- Instructions to follow -
Transcribe, word for word and without additions, each line below from the one containing "BT pin VCC: VIN -> none" through the one containing "IMU pin INT: D22 -> RX2", both ends included.

Source data
────────────────────

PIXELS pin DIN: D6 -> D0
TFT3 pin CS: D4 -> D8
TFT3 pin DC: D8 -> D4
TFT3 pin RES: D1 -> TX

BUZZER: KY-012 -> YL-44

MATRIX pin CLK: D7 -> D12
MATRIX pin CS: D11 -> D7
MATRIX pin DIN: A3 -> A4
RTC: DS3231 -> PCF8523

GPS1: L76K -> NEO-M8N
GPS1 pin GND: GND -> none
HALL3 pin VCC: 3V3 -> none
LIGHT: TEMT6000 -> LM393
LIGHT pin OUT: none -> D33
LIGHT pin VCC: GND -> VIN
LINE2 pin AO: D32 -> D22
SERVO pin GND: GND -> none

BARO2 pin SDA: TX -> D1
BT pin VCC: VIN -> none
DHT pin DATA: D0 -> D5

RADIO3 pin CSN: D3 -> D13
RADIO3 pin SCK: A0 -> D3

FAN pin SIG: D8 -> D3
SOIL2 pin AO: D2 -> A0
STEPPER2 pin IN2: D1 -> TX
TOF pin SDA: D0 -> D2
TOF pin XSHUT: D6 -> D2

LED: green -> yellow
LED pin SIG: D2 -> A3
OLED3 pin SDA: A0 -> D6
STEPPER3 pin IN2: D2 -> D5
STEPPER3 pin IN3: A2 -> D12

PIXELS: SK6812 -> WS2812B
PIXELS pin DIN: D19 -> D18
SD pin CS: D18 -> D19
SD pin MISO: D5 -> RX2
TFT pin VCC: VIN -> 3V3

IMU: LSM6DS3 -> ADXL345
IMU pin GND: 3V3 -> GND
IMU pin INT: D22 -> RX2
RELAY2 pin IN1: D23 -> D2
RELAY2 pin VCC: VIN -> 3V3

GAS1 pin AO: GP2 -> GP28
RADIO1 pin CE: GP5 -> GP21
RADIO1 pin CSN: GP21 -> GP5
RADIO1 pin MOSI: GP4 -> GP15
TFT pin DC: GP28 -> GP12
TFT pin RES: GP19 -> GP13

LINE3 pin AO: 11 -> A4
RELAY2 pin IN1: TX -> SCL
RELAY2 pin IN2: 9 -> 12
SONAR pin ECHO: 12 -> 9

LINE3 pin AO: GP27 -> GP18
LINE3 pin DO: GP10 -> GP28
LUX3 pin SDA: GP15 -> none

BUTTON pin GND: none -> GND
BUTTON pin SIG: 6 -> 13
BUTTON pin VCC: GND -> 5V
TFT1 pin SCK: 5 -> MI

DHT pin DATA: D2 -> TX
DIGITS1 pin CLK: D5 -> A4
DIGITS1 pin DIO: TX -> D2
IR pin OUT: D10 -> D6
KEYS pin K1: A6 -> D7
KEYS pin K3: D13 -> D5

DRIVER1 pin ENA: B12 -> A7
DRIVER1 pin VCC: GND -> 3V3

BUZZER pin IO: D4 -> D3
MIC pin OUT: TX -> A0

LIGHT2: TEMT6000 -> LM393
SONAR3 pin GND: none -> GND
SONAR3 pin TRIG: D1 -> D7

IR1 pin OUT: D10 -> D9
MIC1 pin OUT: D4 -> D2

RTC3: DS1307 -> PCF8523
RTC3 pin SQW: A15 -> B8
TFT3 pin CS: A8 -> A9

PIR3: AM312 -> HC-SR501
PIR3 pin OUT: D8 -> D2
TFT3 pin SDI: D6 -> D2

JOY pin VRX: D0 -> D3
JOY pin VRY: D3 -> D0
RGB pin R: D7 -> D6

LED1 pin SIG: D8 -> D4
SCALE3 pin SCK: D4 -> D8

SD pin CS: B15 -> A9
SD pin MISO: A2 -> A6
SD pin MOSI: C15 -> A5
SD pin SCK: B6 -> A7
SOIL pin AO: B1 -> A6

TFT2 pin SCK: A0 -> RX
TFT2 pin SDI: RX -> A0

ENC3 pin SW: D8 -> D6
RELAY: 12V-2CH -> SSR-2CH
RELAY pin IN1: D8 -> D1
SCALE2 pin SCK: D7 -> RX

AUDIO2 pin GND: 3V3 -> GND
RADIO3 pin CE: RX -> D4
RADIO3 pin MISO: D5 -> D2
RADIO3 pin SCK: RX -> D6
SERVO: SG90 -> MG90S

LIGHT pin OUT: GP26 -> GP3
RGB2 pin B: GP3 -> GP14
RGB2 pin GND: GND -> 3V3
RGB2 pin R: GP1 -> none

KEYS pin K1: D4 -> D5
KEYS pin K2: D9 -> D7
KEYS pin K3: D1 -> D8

────────────────────

- Your solution -
BT pin VCC: VIN -> none
DHT pin DATA: D0 -> D5

RADIO3 pin CSN: D3 -> D13
RADIO3 pin SCK: A0 -> D3

FAN pin SIG: D8 -> D3
SOIL2 pin AO: D2 -> A0
STEPPER2 pin IN2: D1 -> TX
TOF pin SDA: D0 -> D2
TOF pin XSHUT: D6 -> D2

LED: green -> yellow
LED pin SIG: D2 -> A3
OLED3 pin SDA: A0 -> D6
STEPPER3 pin IN2: D2 -> D5
STEPPER3 pin IN3: A2 -> D12

PIXELS: SK6812 -> WS2812B
PIXELS pin DIN: D19 -> D18
SD pin CS: D18 -> D19
SD pin MISO: D5 -> RX2
TFT pin VCC: VIN -> 3V3

IMU: LSM6DS3 -> ADXL345
IMU pin GND: 3V3 -> GND
IMU pin INT: D22 -> RX2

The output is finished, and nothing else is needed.